EXERCISE AIM: Count the lines in the records below that contain the string "treble", treating uppercase and lowercase as different, and give only the number.

[Data excerpts]
__________
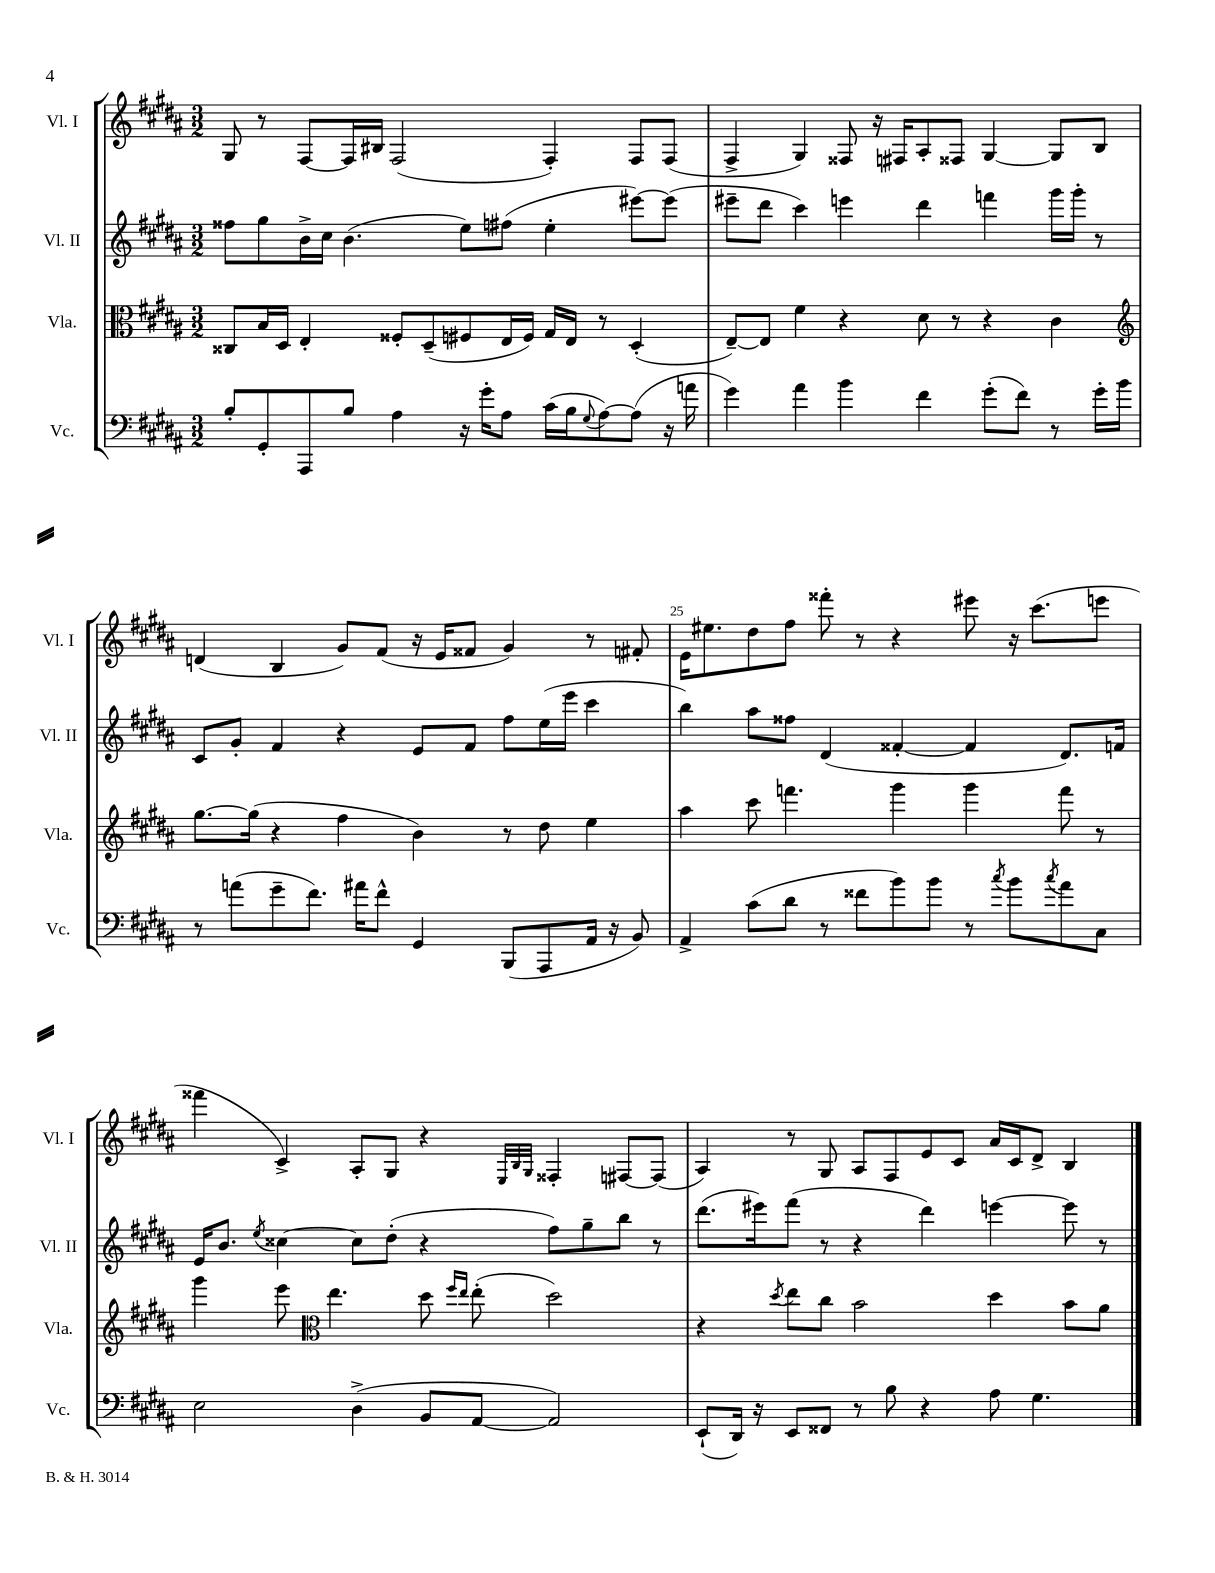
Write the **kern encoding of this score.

**kern	**kern	**kern	**kern
*part4	*part3	*part2	*part1
*staff4	*staff3	*staff2	*staff1
*I"Vc.	*I"Vla.	*I"Vl. II	*I"Vl. I
*I'Vc.	*I'Vla.	*I'Vl. II	*I'Vl. I
*clefF4	*clefC3	*clefG2	*clefG2
*k[f#c#g#d#a#]	*k[f#c#g#d#a#]	*k[f#c#g#d#a#]	*k[f#c#g#d#a#]
*M3/2	*M3/2	*M3/2	*M3/2
=22	=22	=22	=22
8B'/L	8C##X/L	8ff##X\L	8G#/
8GG#'/	16B/L	8gg#\	8r
.	16D#/JJ	.	.
8AAA#/	4E'/	16b^\L	[8F#/L
.	.	16cc#\JJ	.
8B/J	.	(4.b\	16F#/L]
.	.	.	16B#X/JJ
4A#\	8F##X'/L	.	(2F#/
.	(8D#~/	.	.
16r	8F#X/	8ee\L)	.
16g#'\KL	.	.	.
8A#\J	16E/L	(8ff#X\J	.
.	16F#/JJ)	.	.
(16c#\LL	16G#/LL	4ee'\	4F#'/)
16B\J	16E/JJ	.	.
8qqG#/	.	.	.
[8A#\)	8r	.	.
(8A#\J]	(4D#'/	[8eee#X\L)	8F#/L
16r	.	(8eee#\J]	(8F#/J
16an\	.	.	.
=23	=23	=23	=23
4g#\)	[8E~/L)	8eee#X~\L	4F#^/
.	8E/J]	8ddd#\J	.
4a#\	4f#\	4ccc#\)	4G#/)
4b\	4r	4eeen\	8F##X/
.	.	.	16r
.	.	.	16F#X/KL
4f#\	8d#\	4ddd#\	8A#'/
.	8r	.	8F##X/J
(8g#'\L	4r	4fffn\	[4G#/
8f#\J)	.	.	.
8r	4c#\	16ggg#\LL	8G#/L]
.	.	16ggg#'\JJ	.
16g#'\LL	.	8r	8B/J
16b\JJ	.	.	.
!!LO:LB:g=z
=24	=24	=24	=24
*	*clefG2	*	*
8r	[8.gg#\L	8c#/L	(4dn/
(8an\L	.	8g#'/J	.
.	(16gg#\Jk]	.	.
8g#~\	4r	4f#/	4B/
8.f#\J)	.	.	.
.	4ff#\	4r	8g#/L)
16a#X\KL	.	.	.
8f#^^\J	.	.	(8f#/J
4GG#/	4b\)	8e/L	16r
.	.	.	16e/KL
.	.	8f#/J	8f##X/J
(8BBB/L	8r	8ff#\L	4g#/)
8AAA#/	8dd#\	(16ee\L	.
.	.	16eee\JJ	.
16AA#/Jk	4ee\	4ccc#\	8r
16r	.	.	.
8BB/)	.	.	8f#X'/
=25	=25	=25	=25
4AA#^/	4aa#\	4bb\)	16e\KL
.	.	.	8.ee#X\
(8c#\L	8ccc#\	8aa#\L	8dd#\
8d#\J	4.fffn\	8ff##X\J	8ff#\J
8r	.	(4d#/	8fff##X'\
8f##X\L	.	.	8r
8b\)	4ggg#\	[4f##X'/	4r
8b\J	.	.	.
8r	4ggg#\	4f##/]	8eee#X\
8qcc#/	.	.	.
8b\L	.	.	16r
.	.	.	(8.ccc#\L
8qcc#/	.	.	.
8a#\	8fff\	8.d#/L)	.
8C#\J	8r	.	8eeen\J
.	.	16fn/Jk	.
!!LO:LB:g=z
=26	=26	=26	=26
2E\	4ggg#\	16e/KL	4fff##X\
.	.	8.b/J	.
.	.	8qee/	.
.	8eee\	[4cc##X\	4c#^/)
*	*clefC3	*	*
.	4.ee\	.	.
(4D#^\	.	8cc##\L]	8A#'/L
.	.	(8dd#'\J	8G#/J
8BB/L	8dd#\	4r	4r
.	16qqff#/LL	.	.
.	16qqee/JJ	.	.
[8AA#/J	(8ee'\	.	.
.	.	.	32qqE/LLL
.	.	.	32qqB/
.	.	.	32qqG#/JJJ
2AA#/])	2dd#\)	8ff#\L)	4F##X'/
.	.	8gg#~\	.
.	.	8bb\J	[8F#X/L
.	.	8r	(8F#/J]
=27	=27	=27	=27
(8EE`/L	4r	(8.ddd#\L	4A#/)
16DD#/Jk)	.	.	.
16r	.	16eee#X\k)	.
.	8qdd#/	.	.
8EE/L	8ee\L	(8fff#\J	8r
8FF##X/J	8cc#\J	8r	8G#/
8r	2b\	4r	8A#/L
8B\	.	.	8F#/
4r	.	4ddd#\)	8e/
.	.	.	8c#/J
8A#\	4dd#\	[4eeen\	16a#/LL
.	.	.	16c#/J
4.G#\	.	.	8d#^/J
.	8b\L	8eee\]	4B/
.	8a#\J	8r	.
==	==	==	==
*-	*-	*-	*-
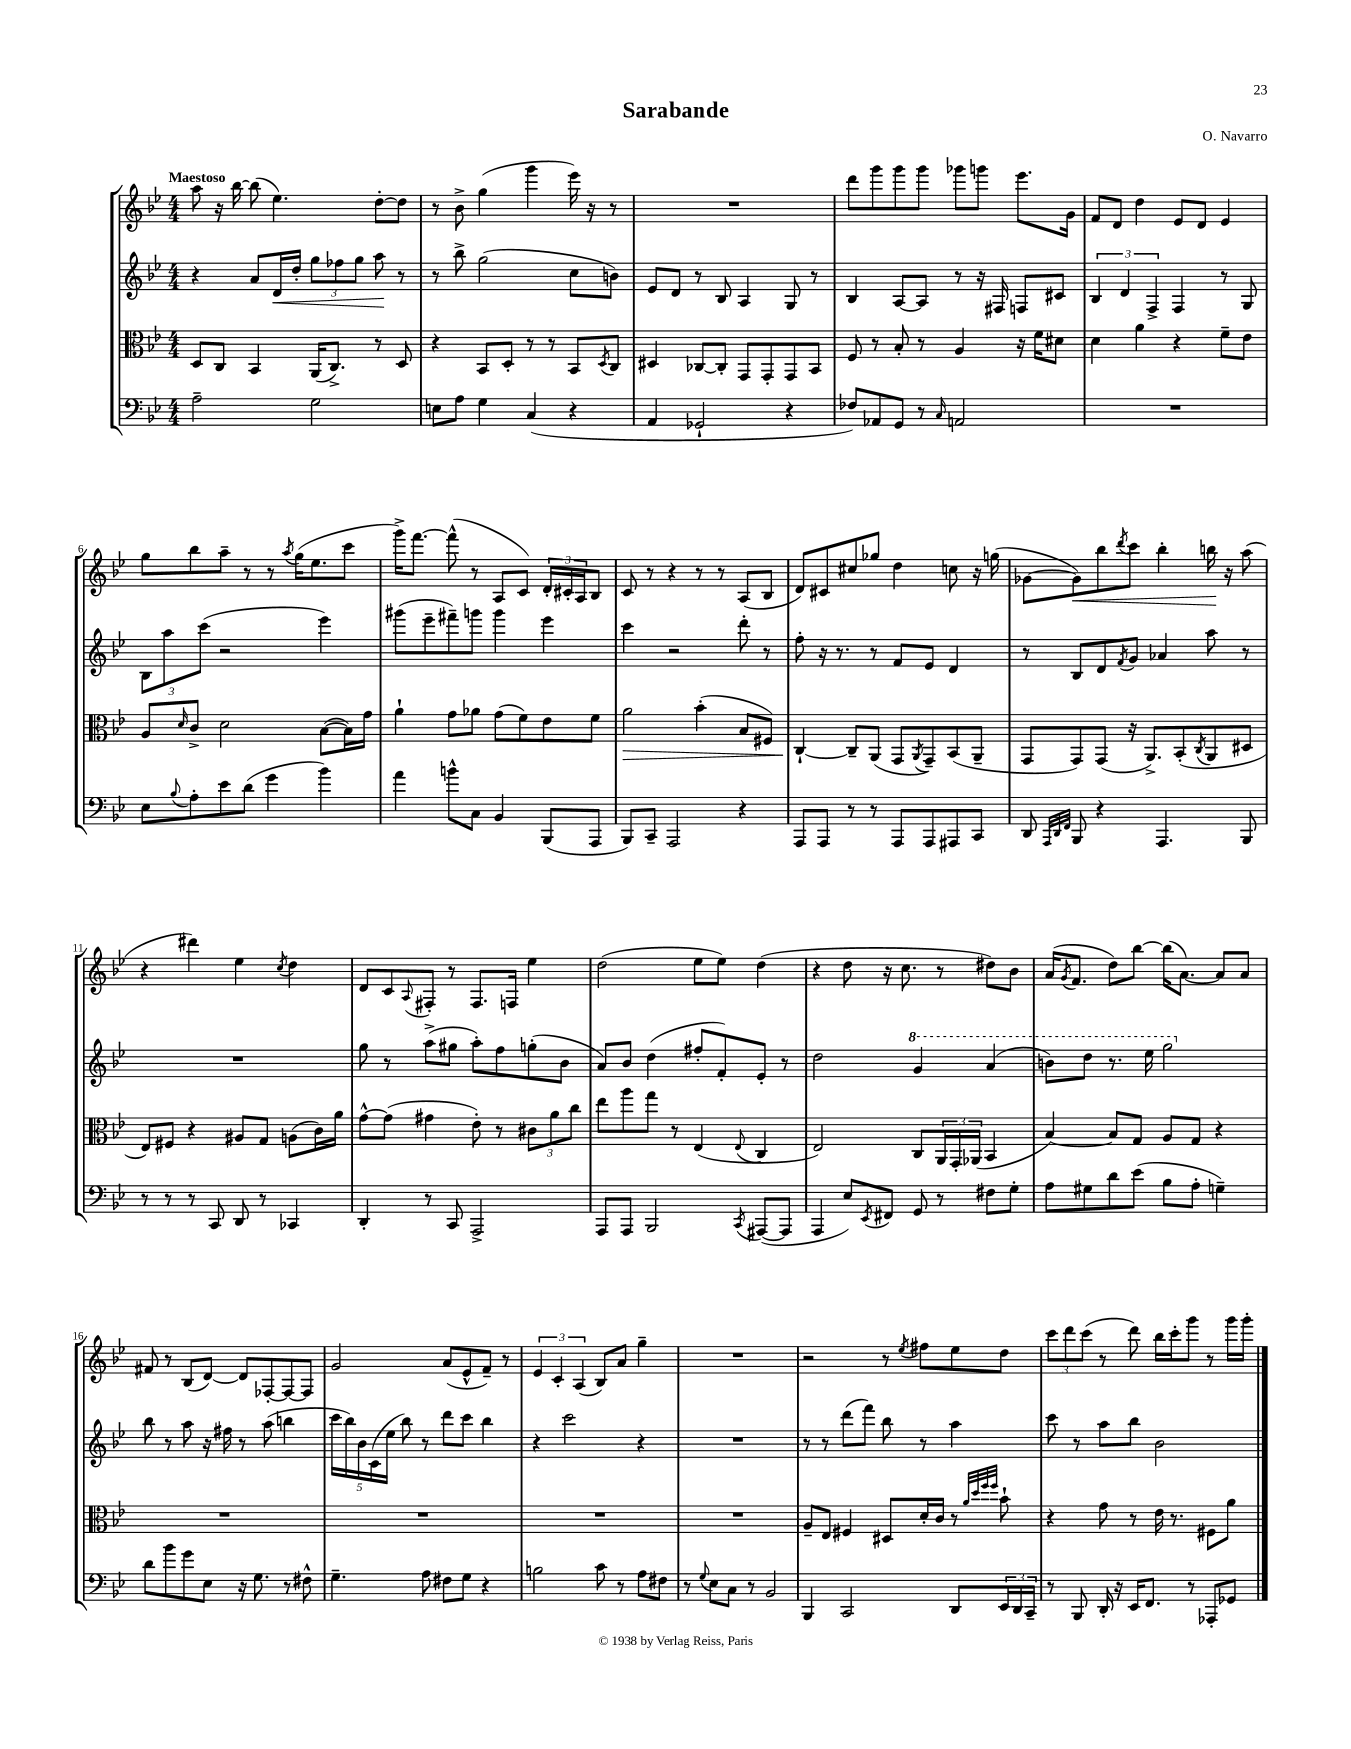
\header { title = "Sarabande" composer = "O. Navarro" }
<<
\new StaffGroup <<
\new Staff = "s0" {
    \clef treble \key bes \major \numericTimeSignature \time 4/4 \tempo "Maestoso"
    a''8 r16 bes''16~ bes''8( ees''4.) d''8~-. d''8 |
    r8 bes'8-> g''4( g'''4 ees'''16) r16 r8 |
    R1 |
    d'''8 g'''8 g'''8 g'''8 ges'''8 g'''8 ees'''8. g'16 |
    f'8 d'8 d''4 ees'8 d'8 ees'4 |
    g''8 bes''8 a''8-- r8 r8 \acciaccatura { a''8 } g''16( ees''8. c'''8 |
    g'''16->) f'''8.~ f'''8-^( r8 a8 c'8) \tuplet 3/2 { d'16-. cis'16-. a16 } bes8 |
    c'8 r8 r4 r8 r8 a8( bes8 |
    d'8) cis'8 cis''8 ges''8 d''4 c''8 r16 g''16( |
    ges'8~ ges'8\<) bes''8 \acciaccatura { d'''8 } c'''8 bes''4-. b''16\! r16 a''8( |
    r4 dis'''4) ees''4 \acciaccatura { c''8 } d''4 |
    d'8 c'8 \appoggiatura { a8 } fis8-. r8 fis8. f16 ees''4 |
    d''2( ees''8 ees''8) d''4( |
    r4 d''8 r16 c''8. r8 dis''8) bes'8 |
    a'16( \acciaccatura { g'8 } f'8. d''8) bes''8~ bes''16( a'8.~) a'8 a'8 |
    fis'8 r8 bes8( d'8~) d'8 fes8~-. fes8~ fes8 |
    g'2 a'8( ees'8-^ f'8--) r8 |
    \tuplet 3/2 { ees'4 c'4-. a4( } bes8) a'8 g''4-- |
    R1 |
    r2 r8 \acciaccatura { ees''8 } fis''8 ees''8 d''8 |
    \tuplet 3/2 { c'''8 d'''8 c'''8( } r8 d'''8) bes''16 c'''16-. g'''8 r8 g'''16 g'''16-. \bar "|." |
}
\new Staff = "s1" {
    \clef treble \key bes \major \numericTimeSignature \time 4/4
    r4 a'8 d'16\< d''16-. \tuplet 3/2 { g''8 fes''8 g''8 } a''8\! r8 |
    r8 bes''8-> g''2( c''8 b'8) |
    ees'8 d'8 r8 bes8 a4 g8 r8 |
    bes4 a8~ a8 r8 r16 fis16 f8 cis'8 |
    \tuplet 3/2 { bes4 d'4 f4-> } f4 r8 g8 |
    \tuplet 3/2 { bes8 a''8 c'''8( } r2 ees'''4) |
    gis'''8( ees'''8-- fis'''8--) g'''8 g'''4 ees'''4 |
    c'''4 r2 d'''8-. r8 |
    f''8-. r16 r8. r8 f'8 ees'8 d'4 |
    r8 bes8 d'8 \acciaccatura { f'8 } g'8 aes'4 a''8 r8 |
    R1 |
    g''8 r8 a''8->( gis''8 a''8-.) f''8 g''8-.( bes'8 |
    a'8) bes'8 d''4( fis''8-. f'8-.) ees'8-. r8 |
    d''2 \ottava #1 g''4 a''4( |
    b''8) d'''8 r8. ees'''16 g'''2 \ottava #0 |
    bes''8 r8 a''8 r16 fis''16 r8 a''8( b''4 |
    \tuplet 5/4 { c'''16 bes''16) bes'16 c'16( ees''16 } bes''8) r8 d'''8 c'''8 bes''4 |
    r4 c'''2 r4 |
    R1 |
    r8 r8 d'''8( f'''8) bes''8 r8 a''4 |
    c'''8 r8 a''8 bes''8 bes'2 \bar "|." |
}
\new Staff = "s2" {
    \clef alto \key bes \major \numericTimeSignature \time 4/4
    d8 c8 bes,4 a,16( c8.->) r8 d8 |
    r4 bes,8 d8-. r8 r8 bes,8 \acciaccatura { d8 } c8 |
    dis4 ces8~ ces8-. g,8 g,8-. g,8 bes,8 |
    f8 r8 bes8-. r8 a4 r16 f'16 dis'8 |
    d'4 a'4 r4 f'8-- ees'8 |
    a8 \grace { d'16 } c'8-> d'2 bes8~( bes16) g'16 |
    a'4-! g'8 aes'8 g'8( f'8) ees'8 f'8 |
    a'2\> bes'4-.( bes8 fis8) |
    c4~-!\! c8-- a,8( g,8 \acciaccatura { a,8 } g,8--) bes,8( a,8-- |
    g,8 g,8) g,8( r16 a,8.->) bes,8-.( \acciaccatura { c8 } a,8 dis8 |
    ees8) fis8 r4 ais8 g8 a8( c'16) a'16 |
    g'8~-^ g'8( gis'4 ees'8-.) r8 \tuplet 3/2 { cis'8 a'8 c''8 } |
    ees''8 a''8 g''8 r8 ees4( \appoggiatura { ees8 } c4 |
    ees2) c8 \tuplet 3/2 { a,16 g,16-. aes,16( } bes,4 |
    bes4~) bes8 g8 a8 g8 r4 |
    R1 |
    R1 |
    R1 |
    R1 |
    a8-- ees8 fis4 dis8 d'16-. c'16 r8 \grace { a'32 d''32 f''32 f''32 } bes'8-! |
    r4 g'8 r8 ees'16 r8. fis8 a'8 \bar "|." |
}
\new Staff = "s3" {
    \clef bass \key bes \major \numericTimeSignature \time 4/4
    a2-- g2 |
    e8 a8 g4 c4( r4 |
    a,4 ges,2-! r4 |
    fes8) aes,8 g,8 r8 \grace { c16 } a,2 |
    R1 |
    ees8 \appoggiatura { bes8 } a8-. ees'8 d'8( g'4 bes'4) |
    a'4 b'8-^ c8 bes,4 bes,,8( a,,8 |
    bes,,8) c,8-- a,,2 r4 |
    a,,8 a,,8 r8 r8 a,,8 a,,8 ais,,8 c,8 |
    d,8 \grace { a,,32 d,32 f,32 } bes,,8 r4 a,,4. bes,,8 |
    r8 r8 r8 c,8 d,8 r8 ces,4 |
    d,4-. r8 c,8 a,,2-> |
    a,,8 a,,8 bes,,2 \acciaccatura { c,8 } ais,,8~( ais,,8 |
    a,,4 ees8) \acciaccatura { ees,8 } fis,8 g,8 r8 fis8 g8-. |
    a8 gis8 d'8 ees'8( bes8 a8-. g4--) |
    d'8 bes'8 g'8 ees8 r16 g8. r8 fis8-^ |
    g4.-- a8 fis8 g8 r4 |
    b2 c'8 r8 a8 fis8 |
    r8 \appoggiatura { g8 } ees8 c8 r8 bes,2 |
    bes,,4 c,2 d,8 \tuplet 3/2 { ees,16 d,16 c,16-- } |
    r8 bes,,8 d,16-. r16 ees,16 f,8. r8 aes,,8-. ges,8 \bar "|." |
}
>>
>>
__________
RIGHT ANSWER: 2